Supplied records Start Marker
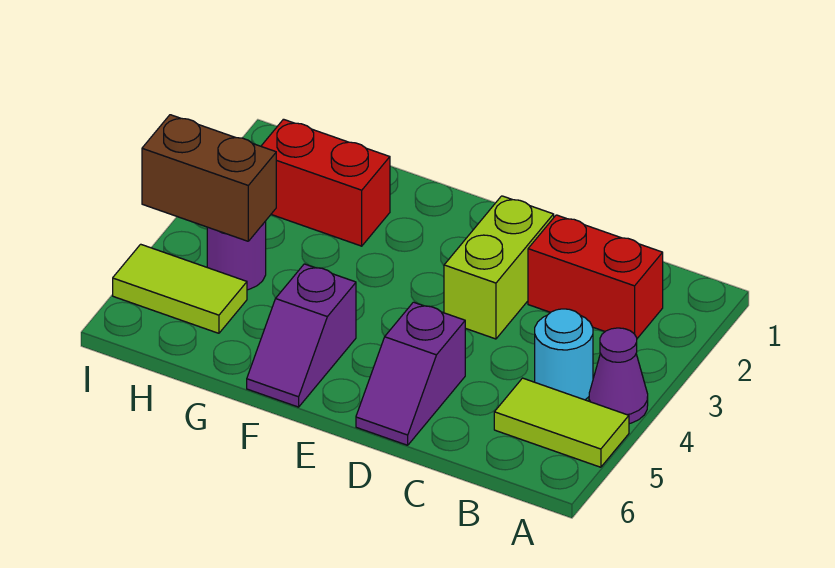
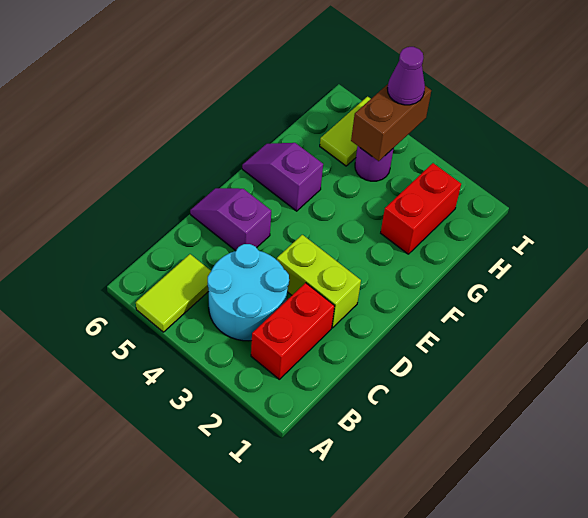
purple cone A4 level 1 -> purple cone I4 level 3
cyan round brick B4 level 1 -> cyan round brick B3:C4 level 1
Supplied records End Marker
Supplied records Start Marker
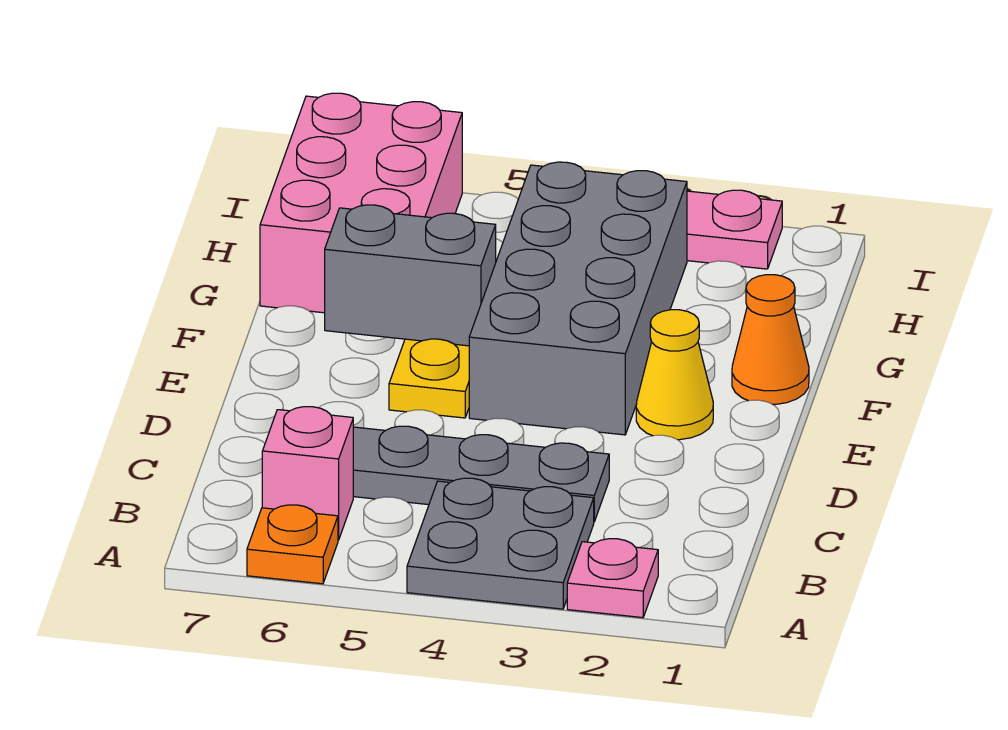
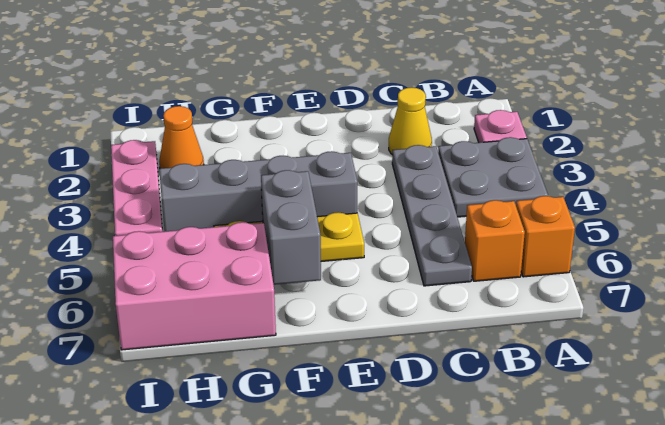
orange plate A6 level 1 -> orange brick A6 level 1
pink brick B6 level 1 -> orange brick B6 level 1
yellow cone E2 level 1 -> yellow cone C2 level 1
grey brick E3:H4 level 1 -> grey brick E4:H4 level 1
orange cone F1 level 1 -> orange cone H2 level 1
Supplied records End Marker
Supplied records Start Marker
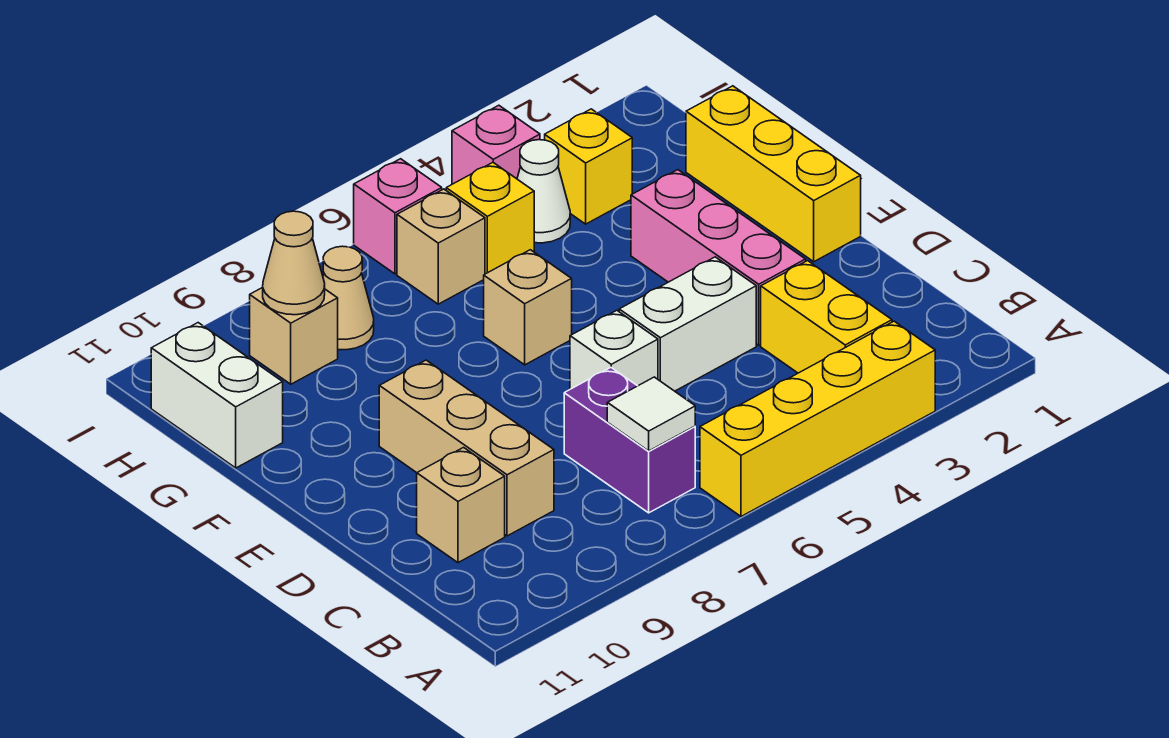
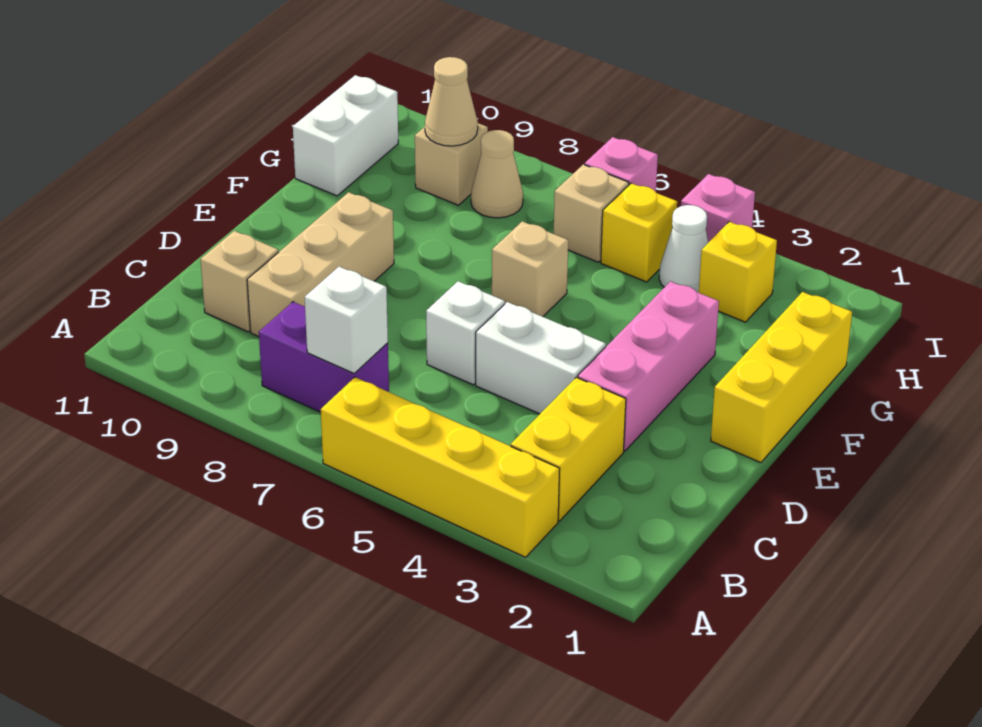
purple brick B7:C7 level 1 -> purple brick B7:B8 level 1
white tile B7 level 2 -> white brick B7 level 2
Supplied records End Marker
What you need to do:
Note every line of the entries in which "brick" appears, and copy it down.

Result of the task:
cyan round brick B4 level 1 -> cyan round brick B3:C4 level 1
orange plate A6 level 1 -> orange brick A6 level 1
pink brick B6 level 1 -> orange brick B6 level 1
grey brick E3:H4 level 1 -> grey brick E4:H4 level 1
purple brick B7:C7 level 1 -> purple brick B7:B8 level 1
white tile B7 level 2 -> white brick B7 level 2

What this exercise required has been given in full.